• **Task goal**:
Print back every record below, exactly as it stands.

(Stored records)
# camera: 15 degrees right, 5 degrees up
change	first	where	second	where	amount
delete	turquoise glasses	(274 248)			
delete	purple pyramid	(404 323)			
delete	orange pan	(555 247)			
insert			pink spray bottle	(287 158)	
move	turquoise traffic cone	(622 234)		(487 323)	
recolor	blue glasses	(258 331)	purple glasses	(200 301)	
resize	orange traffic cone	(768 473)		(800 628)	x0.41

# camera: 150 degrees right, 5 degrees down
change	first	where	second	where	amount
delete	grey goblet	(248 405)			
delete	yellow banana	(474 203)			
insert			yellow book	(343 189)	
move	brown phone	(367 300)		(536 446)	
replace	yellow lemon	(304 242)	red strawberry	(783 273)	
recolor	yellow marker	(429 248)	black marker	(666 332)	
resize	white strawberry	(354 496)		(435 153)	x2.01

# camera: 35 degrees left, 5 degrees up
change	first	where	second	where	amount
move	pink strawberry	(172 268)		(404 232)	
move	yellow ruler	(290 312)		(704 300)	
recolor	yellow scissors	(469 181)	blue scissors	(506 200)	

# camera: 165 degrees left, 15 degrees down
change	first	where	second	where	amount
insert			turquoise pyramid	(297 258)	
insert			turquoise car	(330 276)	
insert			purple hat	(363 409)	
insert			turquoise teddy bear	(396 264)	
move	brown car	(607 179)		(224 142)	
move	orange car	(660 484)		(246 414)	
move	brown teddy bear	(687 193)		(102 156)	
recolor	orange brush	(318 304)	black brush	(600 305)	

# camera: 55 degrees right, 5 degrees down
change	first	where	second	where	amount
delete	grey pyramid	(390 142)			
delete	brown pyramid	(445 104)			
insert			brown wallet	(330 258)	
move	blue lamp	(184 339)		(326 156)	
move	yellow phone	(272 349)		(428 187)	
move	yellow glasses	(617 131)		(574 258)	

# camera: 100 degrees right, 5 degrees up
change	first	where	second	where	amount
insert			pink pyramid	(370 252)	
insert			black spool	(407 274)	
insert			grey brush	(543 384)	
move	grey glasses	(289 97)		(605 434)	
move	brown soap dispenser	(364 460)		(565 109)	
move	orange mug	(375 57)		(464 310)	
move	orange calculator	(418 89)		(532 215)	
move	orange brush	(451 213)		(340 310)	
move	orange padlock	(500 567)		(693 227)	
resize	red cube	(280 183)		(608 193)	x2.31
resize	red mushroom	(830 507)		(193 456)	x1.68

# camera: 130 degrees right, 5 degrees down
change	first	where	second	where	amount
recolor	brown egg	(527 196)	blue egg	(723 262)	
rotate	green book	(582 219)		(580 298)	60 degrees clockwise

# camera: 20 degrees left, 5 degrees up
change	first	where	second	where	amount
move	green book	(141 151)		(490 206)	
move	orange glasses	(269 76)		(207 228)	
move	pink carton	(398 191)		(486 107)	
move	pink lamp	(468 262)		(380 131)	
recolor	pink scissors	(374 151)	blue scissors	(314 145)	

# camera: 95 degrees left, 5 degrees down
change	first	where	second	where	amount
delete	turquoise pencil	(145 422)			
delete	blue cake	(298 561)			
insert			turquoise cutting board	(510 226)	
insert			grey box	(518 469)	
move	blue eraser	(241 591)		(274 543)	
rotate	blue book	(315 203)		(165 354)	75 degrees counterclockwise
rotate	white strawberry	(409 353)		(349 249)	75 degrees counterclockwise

• **Response box**:
# camera: 15 degrees right, 5 degrees up
change	first	where	second	where	amount
delete	turquoise glasses	(274 248)			
delete	purple pyramid	(404 323)			
delete	orange pan	(555 247)			
insert			pink spray bottle	(287 158)	
move	turquoise traffic cone	(622 234)		(487 323)	
recolor	blue glasses	(258 331)	purple glasses	(200 301)	
resize	orange traffic cone	(768 473)		(800 628)	x0.41

# camera: 150 degrees right, 5 degrees down
change	first	where	second	where	amount
delete	grey goblet	(248 405)			
delete	yellow banana	(474 203)			
insert			yellow book	(343 189)	
move	brown phone	(367 300)		(536 446)	
replace	yellow lemon	(304 242)	red strawberry	(783 273)	
recolor	yellow marker	(429 248)	black marker	(666 332)	
resize	white strawberry	(354 496)		(435 153)	x2.01

# camera: 35 degrees left, 5 degrees up
change	first	where	second	where	amount
move	pink strawberry	(172 268)		(404 232)	
move	yellow ruler	(290 312)		(704 300)	
recolor	yellow scissors	(469 181)	blue scissors	(506 200)	

# camera: 165 degrees left, 15 degrees down
change	first	where	second	where	amount
insert			turquoise pyramid	(297 258)	
insert			turquoise car	(330 276)	
insert			purple hat	(363 409)	
insert			turquoise teddy bear	(396 264)	
move	brown car	(607 179)		(224 142)	
move	orange car	(660 484)		(246 414)	
move	brown teddy bear	(687 193)		(102 156)	
recolor	orange brush	(318 304)	black brush	(600 305)	

# camera: 55 degrees right, 5 degrees down
change	first	where	second	where	amount
delete	grey pyramid	(390 142)			
delete	brown pyramid	(445 104)			
insert			brown wallet	(330 258)	
move	blue lamp	(184 339)		(326 156)	
move	yellow phone	(272 349)		(428 187)	
move	yellow glasses	(617 131)		(574 258)	

# camera: 100 degrees right, 5 degrees up
change	first	where	second	where	amount
insert			pink pyramid	(370 252)	
insert			black spool	(407 274)	
insert			grey brush	(543 384)	
move	grey glasses	(289 97)		(605 434)	
move	brown soap dispenser	(364 460)		(565 109)	
move	orange mug	(375 57)		(464 310)	
move	orange calculator	(418 89)		(532 215)	
move	orange brush	(451 213)		(340 310)	
move	orange padlock	(500 567)		(693 227)	
resize	red cube	(280 183)		(608 193)	x2.31
resize	red mushroom	(830 507)		(193 456)	x1.68

# camera: 130 degrees right, 5 degrees down
change	first	where	second	where	amount
recolor	brown egg	(527 196)	blue egg	(723 262)	
rotate	green book	(582 219)		(580 298)	60 degrees clockwise

# camera: 20 degrees left, 5 degrees up
change	first	where	second	where	amount
move	green book	(141 151)		(490 206)	
move	orange glasses	(269 76)		(207 228)	
move	pink carton	(398 191)		(486 107)	
move	pink lamp	(468 262)		(380 131)	
recolor	pink scissors	(374 151)	blue scissors	(314 145)	

# camera: 95 degrees left, 5 degrees down
change	first	where	second	where	amount
delete	turquoise pencil	(145 422)			
delete	blue cake	(298 561)			
insert			turquoise cutting board	(510 226)	
insert			grey box	(518 469)	
move	blue eraser	(241 591)		(274 543)	
rotate	blue book	(315 203)		(165 354)	75 degrees counterclockwise
rotate	white strawberry	(409 353)		(349 249)	75 degrees counterclockwise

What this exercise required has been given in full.